* [Data to use]:
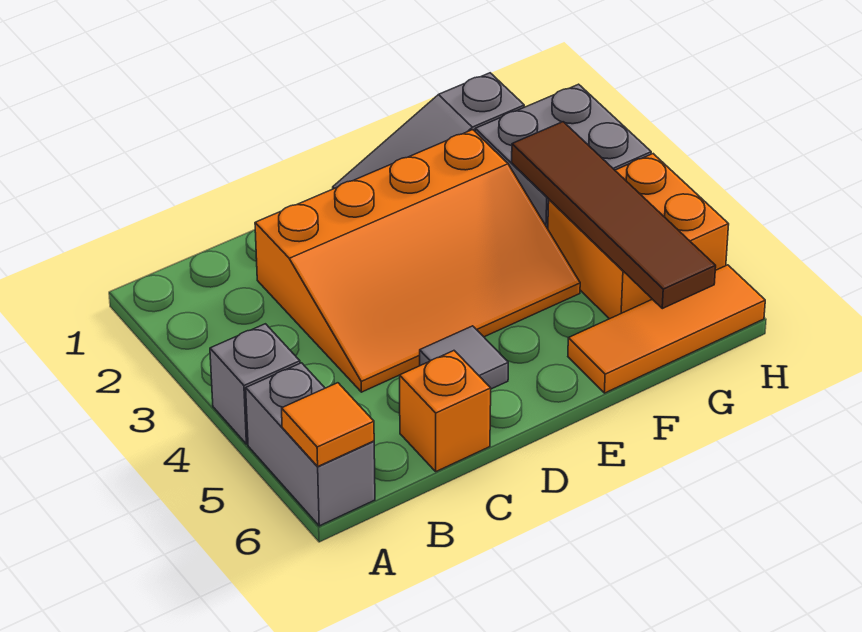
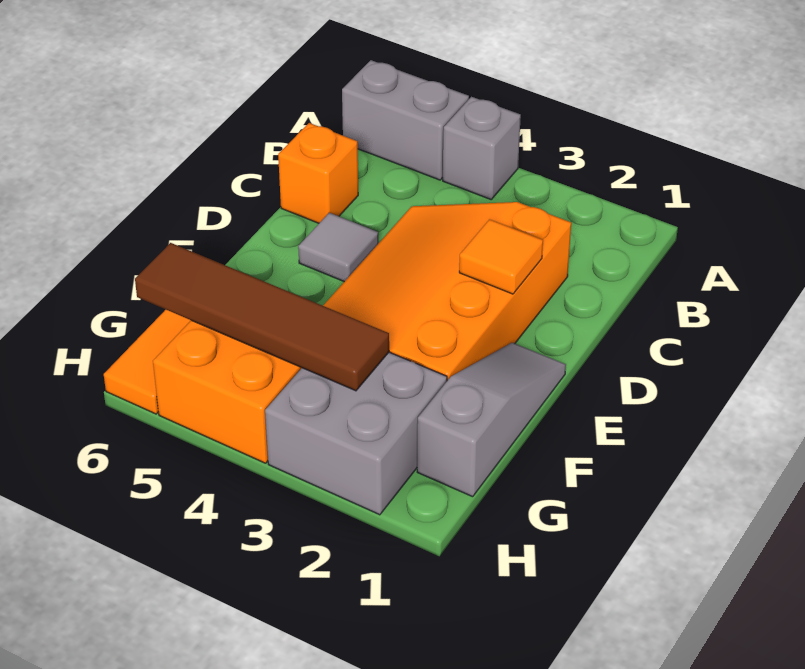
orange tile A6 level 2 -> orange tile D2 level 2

--

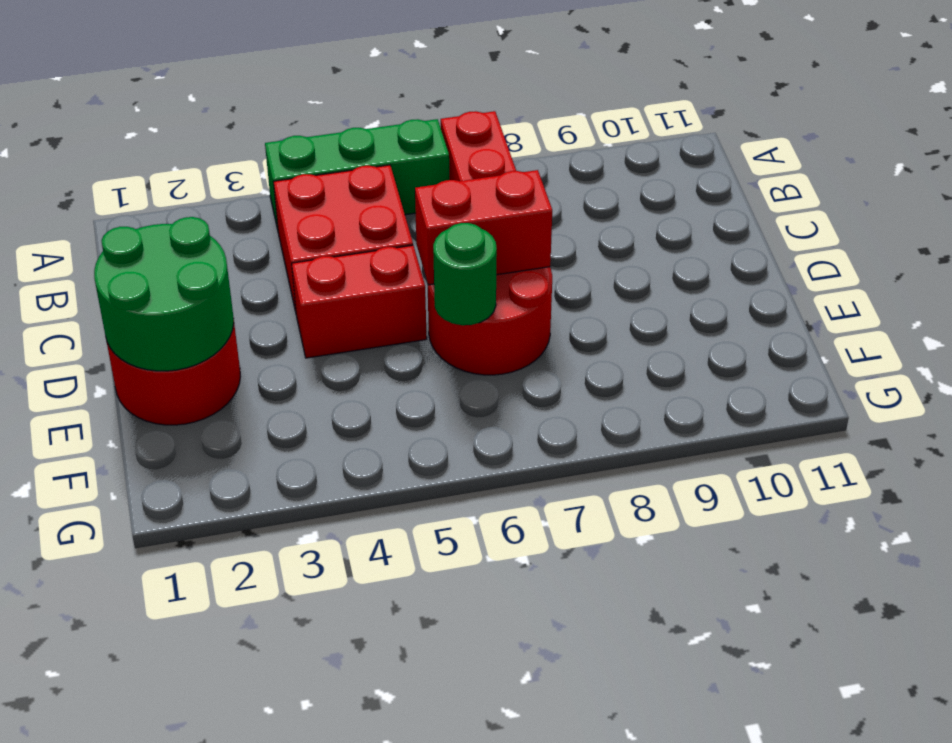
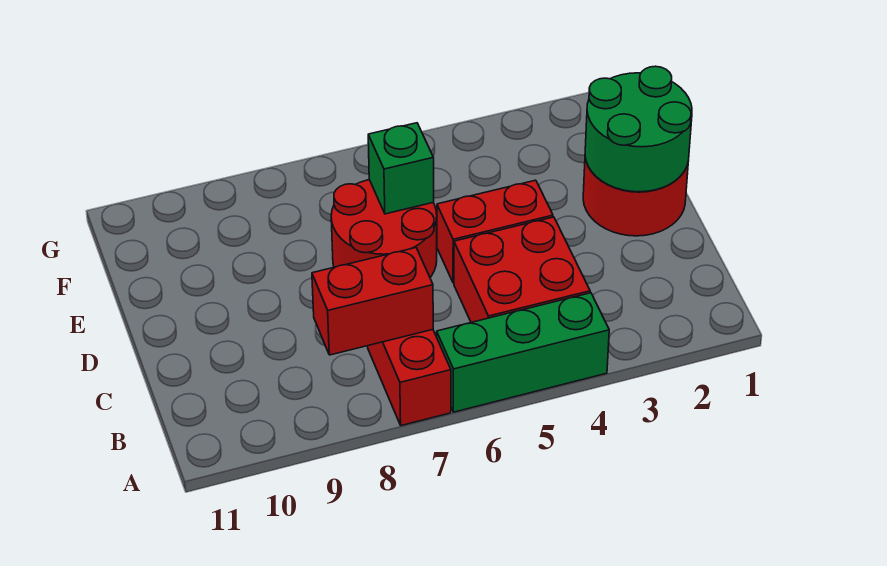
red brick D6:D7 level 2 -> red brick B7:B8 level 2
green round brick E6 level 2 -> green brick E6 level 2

* [Task brief]:
From the data above, output exactly the lines between the one containing "red brick D6:D7" and the one containing "green round brick", counting both of them.

* [Solution for this exercise]:
red brick D6:D7 level 2 -> red brick B7:B8 level 2
green round brick E6 level 2 -> green brick E6 level 2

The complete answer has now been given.